Description of the task – Every entry is to be returned exactly as it stands; the pictures are to be dropped.

Working data –
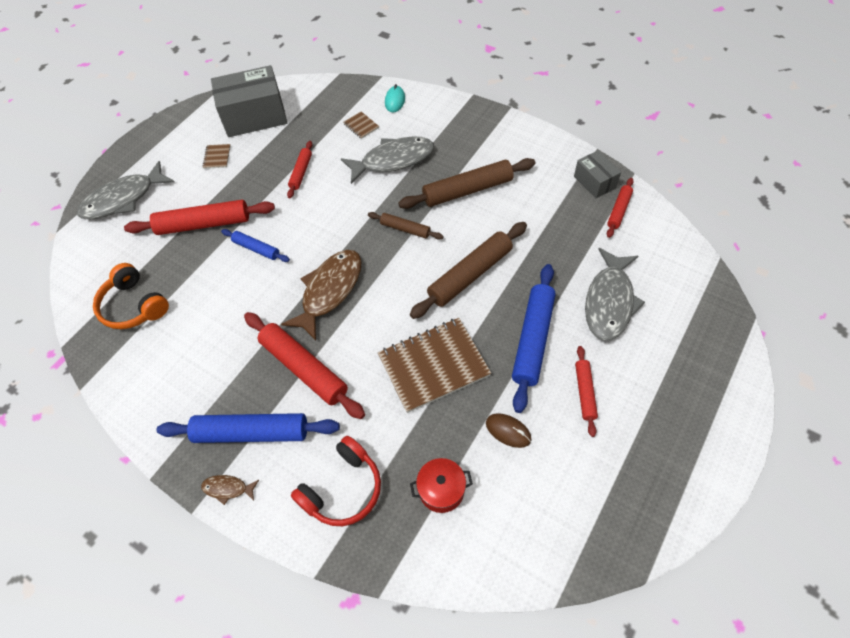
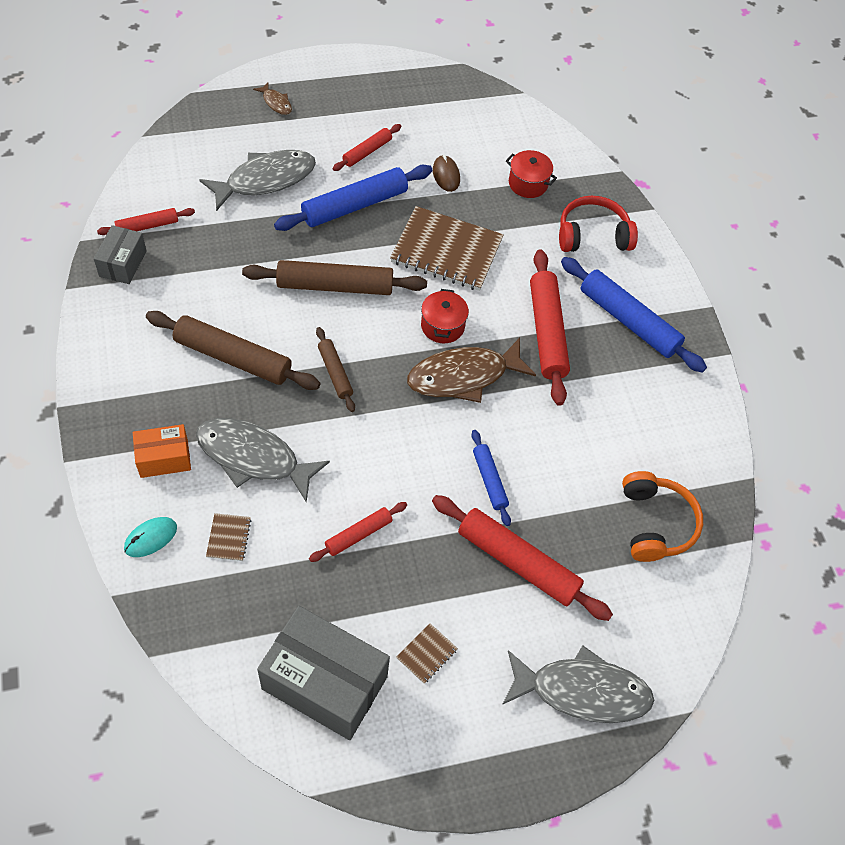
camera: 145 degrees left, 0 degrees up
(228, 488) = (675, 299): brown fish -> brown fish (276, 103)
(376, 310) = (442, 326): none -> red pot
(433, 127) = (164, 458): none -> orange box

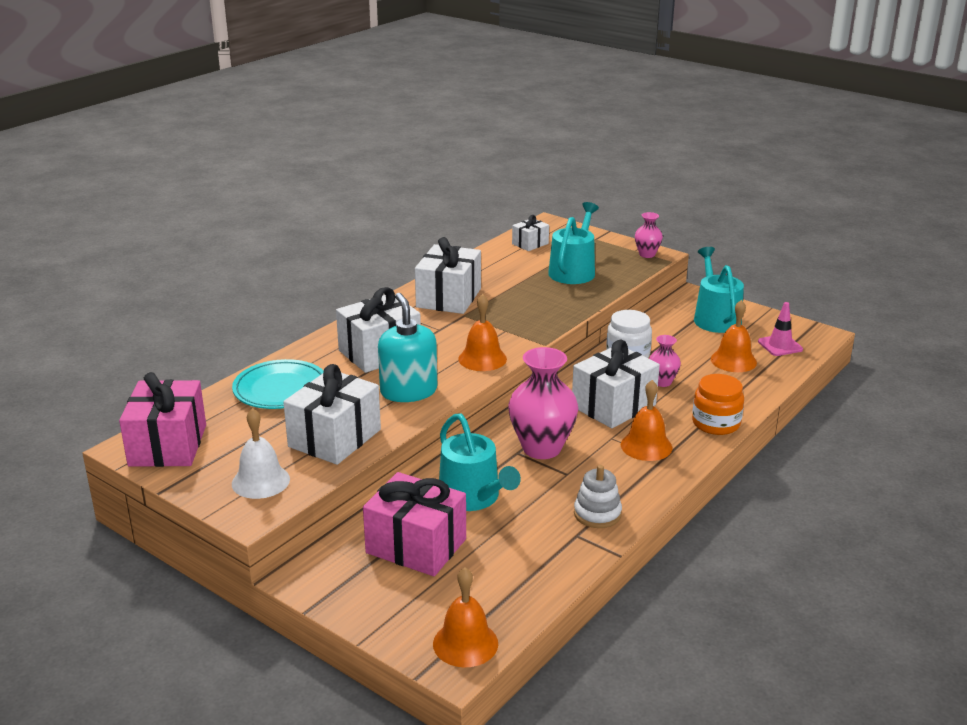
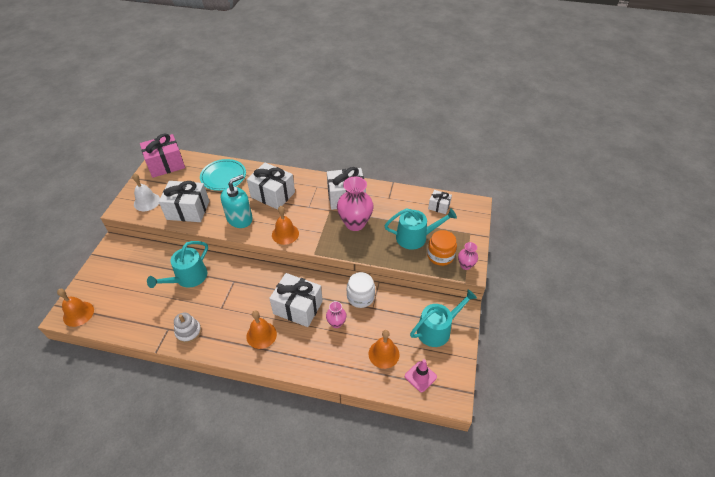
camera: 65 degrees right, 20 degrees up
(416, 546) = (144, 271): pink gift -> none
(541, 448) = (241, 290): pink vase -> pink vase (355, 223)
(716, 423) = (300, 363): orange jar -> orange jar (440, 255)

Solution for this exercise –
camera: 145 degrees left, 0 degrees up
(228, 488) = (675, 299): brown fish -> brown fish (276, 103)
(376, 310) = (442, 326): none -> red pot
(433, 127) = (164, 458): none -> orange box

camera: 65 degrees right, 20 degrees up
(416, 546) = (144, 271): pink gift -> none
(541, 448) = (241, 290): pink vase -> pink vase (355, 223)
(716, 423) = (300, 363): orange jar -> orange jar (440, 255)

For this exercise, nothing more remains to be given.